#### Description of the task:
The whole listing should be given back without any alteration.

[Input data Boundary: Start]

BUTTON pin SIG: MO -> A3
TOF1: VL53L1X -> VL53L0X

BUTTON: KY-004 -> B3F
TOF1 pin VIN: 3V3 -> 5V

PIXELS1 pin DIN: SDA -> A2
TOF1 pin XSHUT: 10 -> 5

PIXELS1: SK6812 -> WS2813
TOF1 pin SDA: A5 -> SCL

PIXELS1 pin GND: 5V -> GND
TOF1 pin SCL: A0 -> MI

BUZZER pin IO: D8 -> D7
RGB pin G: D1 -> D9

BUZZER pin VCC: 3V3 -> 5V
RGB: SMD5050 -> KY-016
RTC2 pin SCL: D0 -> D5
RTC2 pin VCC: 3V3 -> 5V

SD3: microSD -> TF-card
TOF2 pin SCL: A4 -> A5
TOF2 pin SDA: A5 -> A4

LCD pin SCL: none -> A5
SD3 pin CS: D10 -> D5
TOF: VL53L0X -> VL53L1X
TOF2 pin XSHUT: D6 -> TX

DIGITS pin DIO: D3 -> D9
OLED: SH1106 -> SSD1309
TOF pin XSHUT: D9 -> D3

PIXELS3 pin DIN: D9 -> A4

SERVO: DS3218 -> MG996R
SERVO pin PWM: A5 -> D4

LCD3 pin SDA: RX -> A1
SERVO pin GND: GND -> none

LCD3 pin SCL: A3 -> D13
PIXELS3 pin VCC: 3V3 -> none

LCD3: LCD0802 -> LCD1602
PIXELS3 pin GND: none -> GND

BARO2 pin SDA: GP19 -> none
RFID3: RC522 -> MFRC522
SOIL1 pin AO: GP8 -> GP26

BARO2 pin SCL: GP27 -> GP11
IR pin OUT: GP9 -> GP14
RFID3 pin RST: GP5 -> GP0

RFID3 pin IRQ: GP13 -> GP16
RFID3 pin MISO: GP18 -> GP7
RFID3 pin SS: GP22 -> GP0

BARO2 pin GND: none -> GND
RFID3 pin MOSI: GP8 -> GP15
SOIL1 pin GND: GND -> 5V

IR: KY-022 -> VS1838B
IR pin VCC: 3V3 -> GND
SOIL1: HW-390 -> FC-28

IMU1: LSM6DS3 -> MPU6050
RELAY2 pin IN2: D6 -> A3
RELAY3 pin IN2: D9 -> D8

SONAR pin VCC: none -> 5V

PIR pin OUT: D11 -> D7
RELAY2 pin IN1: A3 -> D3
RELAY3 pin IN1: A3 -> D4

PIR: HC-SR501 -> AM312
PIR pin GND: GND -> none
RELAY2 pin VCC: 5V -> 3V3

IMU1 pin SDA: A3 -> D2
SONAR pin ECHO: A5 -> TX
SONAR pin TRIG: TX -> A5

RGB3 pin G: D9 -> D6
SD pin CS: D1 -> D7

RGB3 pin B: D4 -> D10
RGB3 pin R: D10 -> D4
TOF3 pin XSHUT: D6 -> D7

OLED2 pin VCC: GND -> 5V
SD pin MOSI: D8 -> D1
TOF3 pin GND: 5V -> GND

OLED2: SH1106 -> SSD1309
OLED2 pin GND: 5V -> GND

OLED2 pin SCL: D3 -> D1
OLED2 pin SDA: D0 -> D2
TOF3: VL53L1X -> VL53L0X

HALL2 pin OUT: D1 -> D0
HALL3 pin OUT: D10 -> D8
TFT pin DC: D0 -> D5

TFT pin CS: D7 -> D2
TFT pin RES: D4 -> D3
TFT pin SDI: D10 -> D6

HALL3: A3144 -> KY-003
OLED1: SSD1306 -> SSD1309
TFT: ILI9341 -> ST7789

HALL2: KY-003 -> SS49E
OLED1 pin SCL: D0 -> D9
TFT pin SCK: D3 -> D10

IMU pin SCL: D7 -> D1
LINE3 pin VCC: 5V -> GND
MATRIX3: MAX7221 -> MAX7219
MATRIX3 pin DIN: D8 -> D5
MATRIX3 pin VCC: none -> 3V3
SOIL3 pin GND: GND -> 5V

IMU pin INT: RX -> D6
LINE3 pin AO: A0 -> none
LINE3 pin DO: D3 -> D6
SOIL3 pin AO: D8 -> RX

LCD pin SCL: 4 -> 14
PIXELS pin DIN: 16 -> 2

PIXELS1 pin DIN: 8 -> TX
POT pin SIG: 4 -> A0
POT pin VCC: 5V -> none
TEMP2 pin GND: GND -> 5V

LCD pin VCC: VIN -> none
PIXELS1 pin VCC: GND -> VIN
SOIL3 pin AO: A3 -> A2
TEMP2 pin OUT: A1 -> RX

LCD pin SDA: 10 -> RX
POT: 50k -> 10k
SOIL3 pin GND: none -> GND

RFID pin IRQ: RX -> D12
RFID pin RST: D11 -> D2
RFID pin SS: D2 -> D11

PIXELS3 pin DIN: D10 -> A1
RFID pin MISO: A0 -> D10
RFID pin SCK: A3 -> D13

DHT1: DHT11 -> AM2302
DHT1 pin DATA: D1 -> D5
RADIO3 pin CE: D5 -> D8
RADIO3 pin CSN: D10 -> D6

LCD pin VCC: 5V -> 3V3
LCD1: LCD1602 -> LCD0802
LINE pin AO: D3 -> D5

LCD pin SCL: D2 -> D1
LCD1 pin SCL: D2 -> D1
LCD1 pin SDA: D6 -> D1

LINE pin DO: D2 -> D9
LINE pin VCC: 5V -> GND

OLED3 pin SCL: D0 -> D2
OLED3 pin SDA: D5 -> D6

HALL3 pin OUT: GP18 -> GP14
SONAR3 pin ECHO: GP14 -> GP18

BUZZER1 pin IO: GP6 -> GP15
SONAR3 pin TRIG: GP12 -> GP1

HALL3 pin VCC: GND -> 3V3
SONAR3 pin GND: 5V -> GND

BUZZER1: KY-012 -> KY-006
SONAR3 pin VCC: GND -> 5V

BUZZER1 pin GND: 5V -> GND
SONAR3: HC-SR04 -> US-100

[Input data Boundary: End]

#### Answer for the task:
BUTTON pin SIG: MO -> A3
TOF1: VL53L1X -> VL53L0X

BUTTON: KY-004 -> B3F
TOF1 pin VIN: 3V3 -> 5V

PIXELS1 pin DIN: SDA -> A2
TOF1 pin XSHUT: 10 -> 5

PIXELS1: SK6812 -> WS2813
TOF1 pin SDA: A5 -> SCL

PIXELS1 pin GND: 5V -> GND
TOF1 pin SCL: A0 -> MI

BUZZER pin IO: D8 -> D7
RGB pin G: D1 -> D9

BUZZER pin VCC: 3V3 -> 5V
RGB: SMD5050 -> KY-016
RTC2 pin SCL: D0 -> D5
RTC2 pin VCC: 3V3 -> 5V

SD3: microSD -> TF-card
TOF2 pin SCL: A4 -> A5
TOF2 pin SDA: A5 -> A4

LCD pin SCL: none -> A5
SD3 pin CS: D10 -> D5
TOF: VL53L0X -> VL53L1X
TOF2 pin XSHUT: D6 -> TX

DIGITS pin DIO: D3 -> D9
OLED: SH1106 -> SSD1309
TOF pin XSHUT: D9 -> D3

PIXELS3 pin DIN: D9 -> A4

SERVO: DS3218 -> MG996R
SERVO pin PWM: A5 -> D4

LCD3 pin SDA: RX -> A1
SERVO pin GND: GND -> none

LCD3 pin SCL: A3 -> D13
PIXELS3 pin VCC: 3V3 -> none

LCD3: LCD0802 -> LCD1602
PIXELS3 pin GND: none -> GND

BARO2 pin SDA: GP19 -> none
RFID3: RC522 -> MFRC522
SOIL1 pin AO: GP8 -> GP26

BARO2 pin SCL: GP27 -> GP11
IR pin OUT: GP9 -> GP14
RFID3 pin RST: GP5 -> GP0

RFID3 pin IRQ: GP13 -> GP16
RFID3 pin MISO: GP18 -> GP7
RFID3 pin SS: GP22 -> GP0

BARO2 pin GND: none -> GND
RFID3 pin MOSI: GP8 -> GP15
SOIL1 pin GND: GND -> 5V

IR: KY-022 -> VS1838B
IR pin VCC: 3V3 -> GND
SOIL1: HW-390 -> FC-28

IMU1: LSM6DS3 -> MPU6050
RELAY2 pin IN2: D6 -> A3
RELAY3 pin IN2: D9 -> D8

SONAR pin VCC: none -> 5V

PIR pin OUT: D11 -> D7
RELAY2 pin IN1: A3 -> D3
RELAY3 pin IN1: A3 -> D4

PIR: HC-SR501 -> AM312
PIR pin GND: GND -> none
RELAY2 pin VCC: 5V -> 3V3

IMU1 pin SDA: A3 -> D2
SONAR pin ECHO: A5 -> TX
SONAR pin TRIG: TX -> A5

RGB3 pin G: D9 -> D6
SD pin CS: D1 -> D7

RGB3 pin B: D4 -> D10
RGB3 pin R: D10 -> D4
TOF3 pin XSHUT: D6 -> D7

OLED2 pin VCC: GND -> 5V
SD pin MOSI: D8 -> D1
TOF3 pin GND: 5V -> GND

OLED2: SH1106 -> SSD1309
OLED2 pin GND: 5V -> GND

OLED2 pin SCL: D3 -> D1
OLED2 pin SDA: D0 -> D2
TOF3: VL53L1X -> VL53L0X

HALL2 pin OUT: D1 -> D0
HALL3 pin OUT: D10 -> D8
TFT pin DC: D0 -> D5

TFT pin CS: D7 -> D2
TFT pin RES: D4 -> D3
TFT pin SDI: D10 -> D6

HALL3: A3144 -> KY-003
OLED1: SSD1306 -> SSD1309
TFT: ILI9341 -> ST7789

HALL2: KY-003 -> SS49E
OLED1 pin SCL: D0 -> D9
TFT pin SCK: D3 -> D10

IMU pin SCL: D7 -> D1
LINE3 pin VCC: 5V -> GND
MATRIX3: MAX7221 -> MAX7219
MATRIX3 pin DIN: D8 -> D5
MATRIX3 pin VCC: none -> 3V3
SOIL3 pin GND: GND -> 5V

IMU pin INT: RX -> D6
LINE3 pin AO: A0 -> none
LINE3 pin DO: D3 -> D6
SOIL3 pin AO: D8 -> RX

LCD pin SCL: 4 -> 14
PIXELS pin DIN: 16 -> 2

PIXELS1 pin DIN: 8 -> TX
POT pin SIG: 4 -> A0
POT pin VCC: 5V -> none
TEMP2 pin GND: GND -> 5V

LCD pin VCC: VIN -> none
PIXELS1 pin VCC: GND -> VIN
SOIL3 pin AO: A3 -> A2
TEMP2 pin OUT: A1 -> RX

LCD pin SDA: 10 -> RX
POT: 50k -> 10k
SOIL3 pin GND: none -> GND

RFID pin IRQ: RX -> D12
RFID pin RST: D11 -> D2
RFID pin SS: D2 -> D11

PIXELS3 pin DIN: D10 -> A1
RFID pin MISO: A0 -> D10
RFID pin SCK: A3 -> D13

DHT1: DHT11 -> AM2302
DHT1 pin DATA: D1 -> D5
RADIO3 pin CE: D5 -> D8
RADIO3 pin CSN: D10 -> D6

LCD pin VCC: 5V -> 3V3
LCD1: LCD1602 -> LCD0802
LINE pin AO: D3 -> D5

LCD pin SCL: D2 -> D1
LCD1 pin SCL: D2 -> D1
LCD1 pin SDA: D6 -> D1

LINE pin DO: D2 -> D9
LINE pin VCC: 5V -> GND

OLED3 pin SCL: D0 -> D2
OLED3 pin SDA: D5 -> D6

HALL3 pin OUT: GP18 -> GP14
SONAR3 pin ECHO: GP14 -> GP18

BUZZER1 pin IO: GP6 -> GP15
SONAR3 pin TRIG: GP12 -> GP1

HALL3 pin VCC: GND -> 3V3
SONAR3 pin GND: 5V -> GND

BUZZER1: KY-012 -> KY-006
SONAR3 pin VCC: GND -> 5V

BUZZER1 pin GND: 5V -> GND
SONAR3: HC-SR04 -> US-100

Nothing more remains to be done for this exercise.